In the entries that follow, find the line containing "red square: (215, 497) -> (182, 442), moved" and the line containing "red star: (363, 603) -> (184, 873), moved", then copy exactly everything from the first through the second except the pictures.
□ □ □
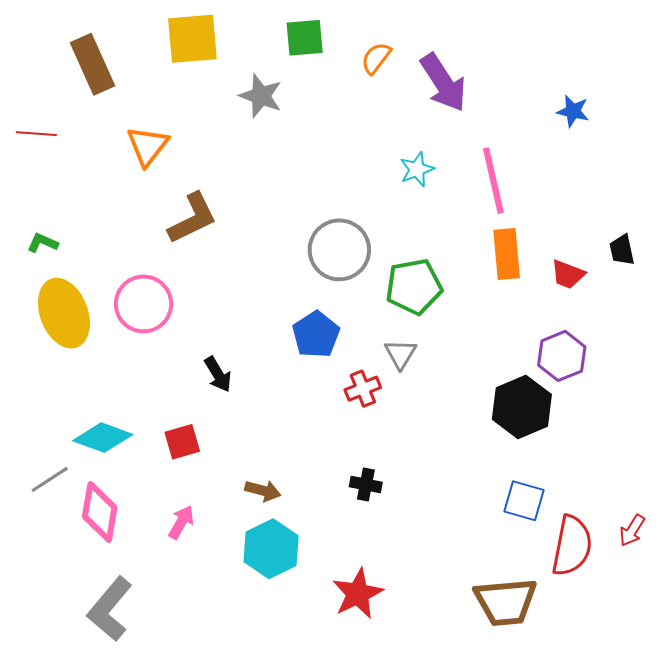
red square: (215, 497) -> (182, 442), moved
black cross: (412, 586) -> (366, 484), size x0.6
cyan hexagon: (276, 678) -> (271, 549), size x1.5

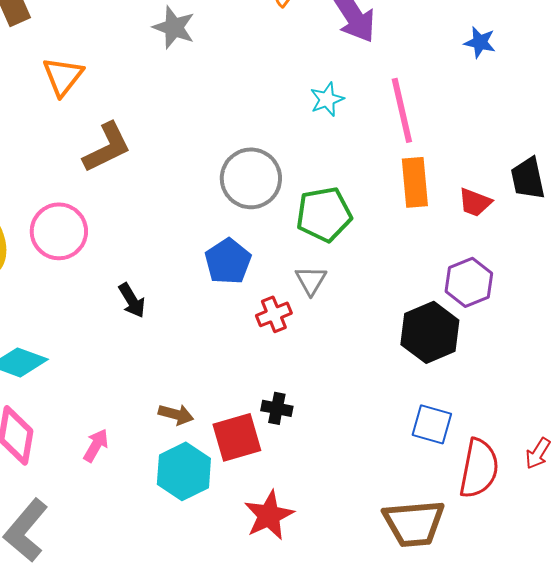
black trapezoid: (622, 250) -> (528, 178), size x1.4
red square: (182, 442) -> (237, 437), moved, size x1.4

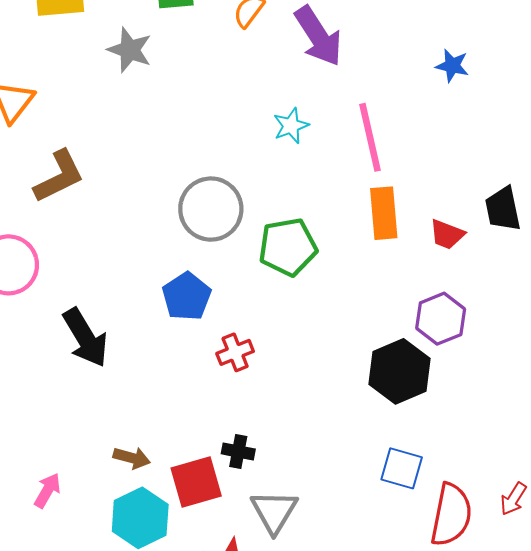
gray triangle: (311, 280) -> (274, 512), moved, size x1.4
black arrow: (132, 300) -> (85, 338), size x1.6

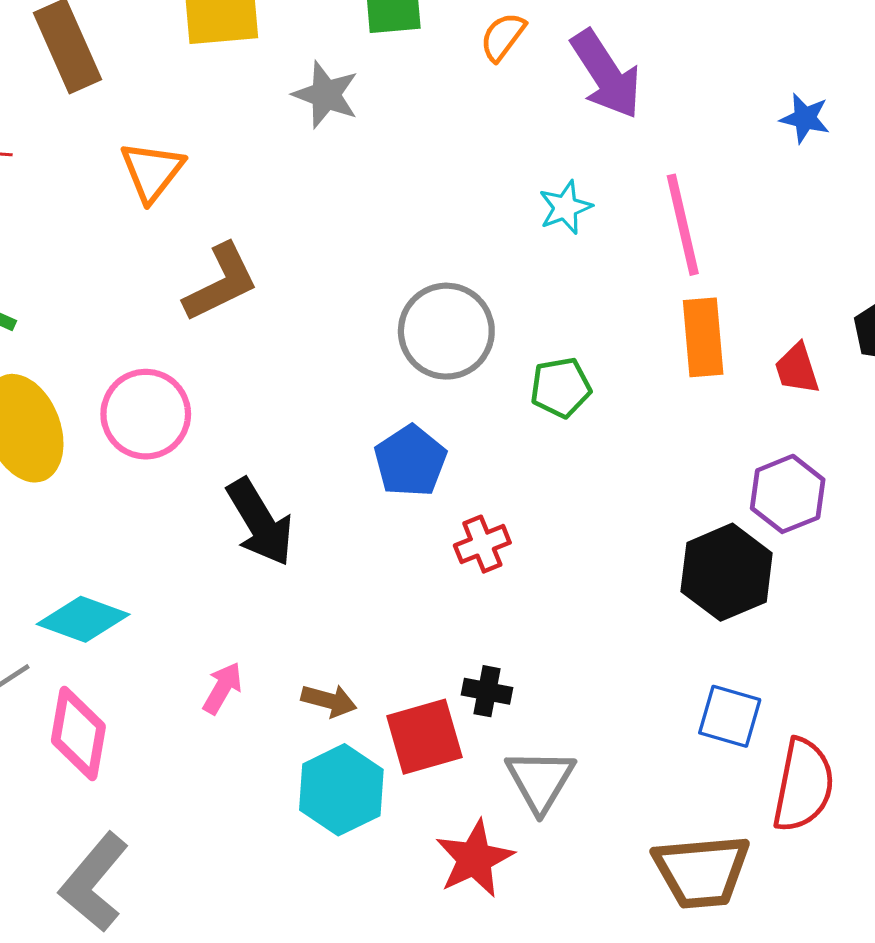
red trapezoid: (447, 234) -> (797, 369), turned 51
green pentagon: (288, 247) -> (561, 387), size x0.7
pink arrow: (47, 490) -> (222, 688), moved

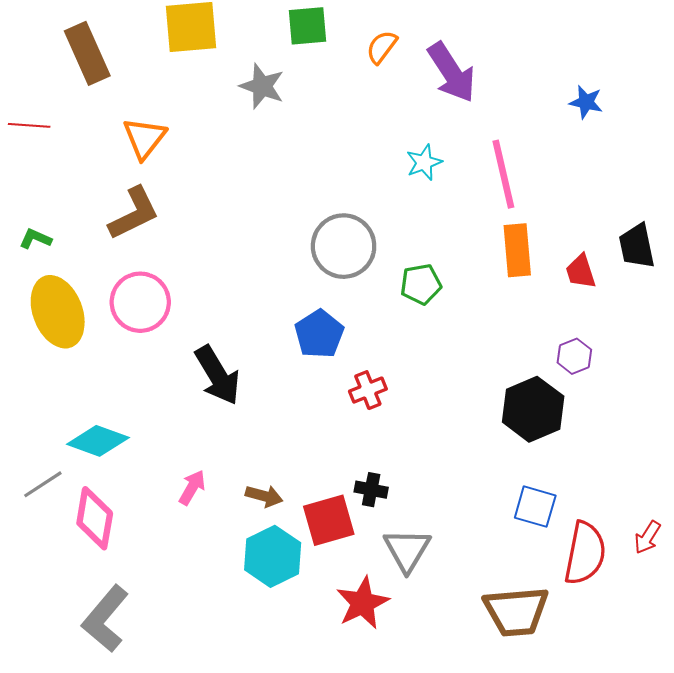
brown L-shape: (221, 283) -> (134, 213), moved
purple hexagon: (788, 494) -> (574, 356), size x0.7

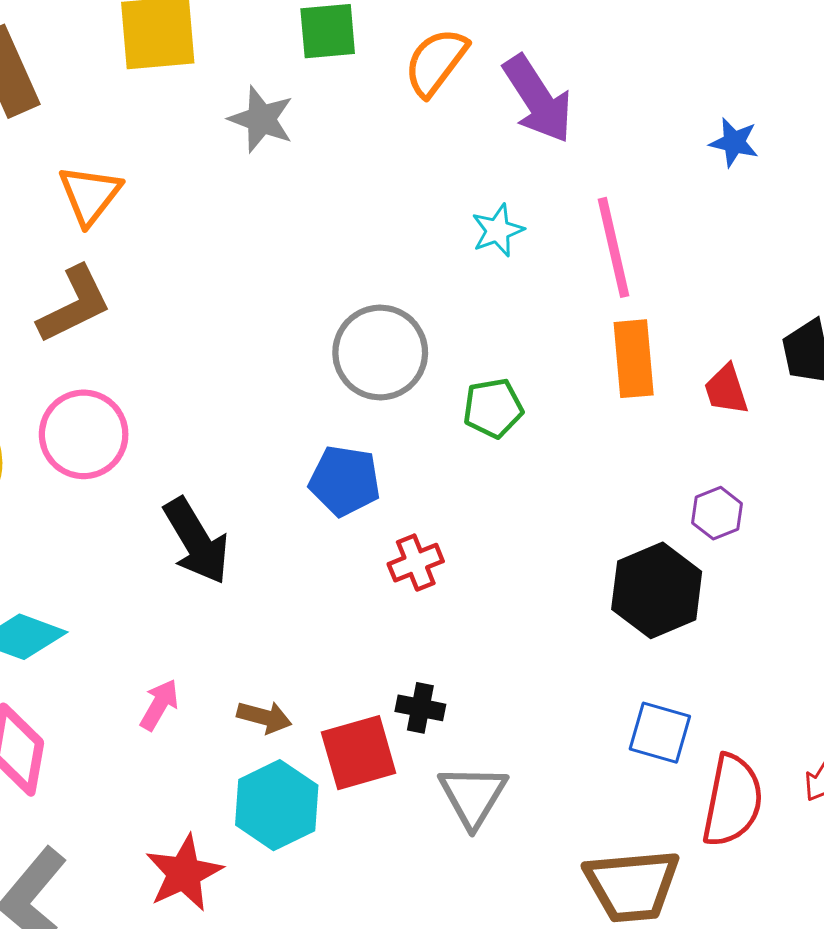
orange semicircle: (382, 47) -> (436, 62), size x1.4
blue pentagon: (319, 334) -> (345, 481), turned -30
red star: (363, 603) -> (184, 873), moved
□ □ □
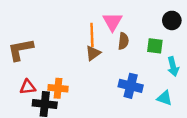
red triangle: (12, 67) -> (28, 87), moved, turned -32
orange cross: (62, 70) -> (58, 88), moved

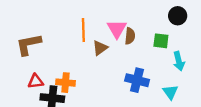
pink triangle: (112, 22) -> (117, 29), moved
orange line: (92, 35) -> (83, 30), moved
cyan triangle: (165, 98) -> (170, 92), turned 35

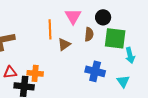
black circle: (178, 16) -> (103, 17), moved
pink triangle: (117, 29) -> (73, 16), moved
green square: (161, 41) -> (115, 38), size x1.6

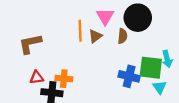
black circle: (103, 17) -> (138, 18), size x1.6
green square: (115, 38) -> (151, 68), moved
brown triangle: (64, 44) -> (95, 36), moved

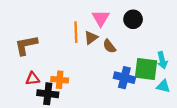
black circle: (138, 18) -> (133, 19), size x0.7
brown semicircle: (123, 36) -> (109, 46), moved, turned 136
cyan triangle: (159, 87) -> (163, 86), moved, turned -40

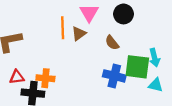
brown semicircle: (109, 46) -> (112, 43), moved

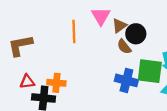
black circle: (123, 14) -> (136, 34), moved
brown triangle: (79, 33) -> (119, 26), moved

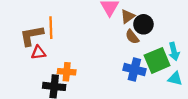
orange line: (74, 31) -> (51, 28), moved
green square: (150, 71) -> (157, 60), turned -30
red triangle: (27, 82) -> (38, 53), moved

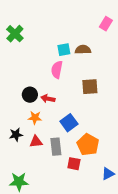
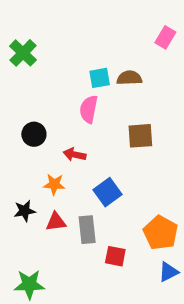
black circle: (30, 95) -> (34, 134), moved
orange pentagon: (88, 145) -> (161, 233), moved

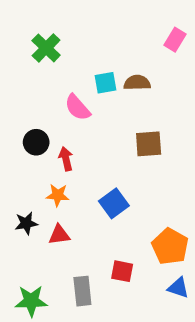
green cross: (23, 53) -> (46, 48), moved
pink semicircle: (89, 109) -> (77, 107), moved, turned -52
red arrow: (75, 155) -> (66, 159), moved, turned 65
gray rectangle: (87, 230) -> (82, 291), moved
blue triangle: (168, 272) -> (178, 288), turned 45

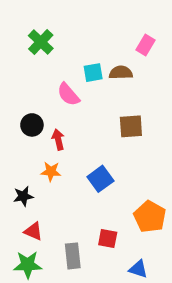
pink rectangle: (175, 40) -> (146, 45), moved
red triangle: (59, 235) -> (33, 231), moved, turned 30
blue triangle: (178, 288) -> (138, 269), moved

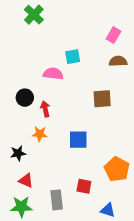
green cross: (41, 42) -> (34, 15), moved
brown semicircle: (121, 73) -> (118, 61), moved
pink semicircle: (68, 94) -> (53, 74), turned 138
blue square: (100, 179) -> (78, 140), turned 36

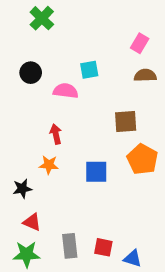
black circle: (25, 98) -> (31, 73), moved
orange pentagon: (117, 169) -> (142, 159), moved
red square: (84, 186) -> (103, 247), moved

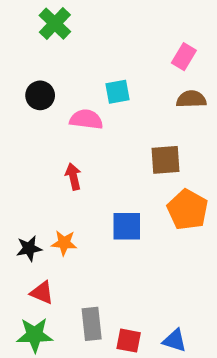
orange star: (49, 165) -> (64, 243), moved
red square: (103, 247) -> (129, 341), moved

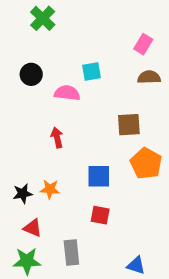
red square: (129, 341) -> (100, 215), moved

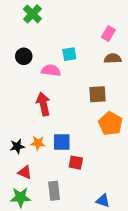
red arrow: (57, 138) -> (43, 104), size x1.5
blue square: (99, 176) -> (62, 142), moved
□ □ □
The completed task
red square: (215, 497) -> (182, 442), moved
black cross: (412, 586) -> (366, 484), size x0.6
cyan hexagon: (276, 678) -> (271, 549), size x1.5

black trapezoid: (622, 250) -> (528, 178), size x1.4
red square: (182, 442) -> (237, 437), moved, size x1.4

gray triangle: (311, 280) -> (274, 512), moved, size x1.4
black arrow: (132, 300) -> (85, 338), size x1.6

red trapezoid: (447, 234) -> (797, 369), turned 51
green pentagon: (288, 247) -> (561, 387), size x0.7
pink arrow: (47, 490) -> (222, 688), moved

brown L-shape: (221, 283) -> (134, 213), moved
purple hexagon: (788, 494) -> (574, 356), size x0.7

orange semicircle: (382, 47) -> (436, 62), size x1.4
blue pentagon: (319, 334) -> (345, 481), turned -30
red star: (363, 603) -> (184, 873), moved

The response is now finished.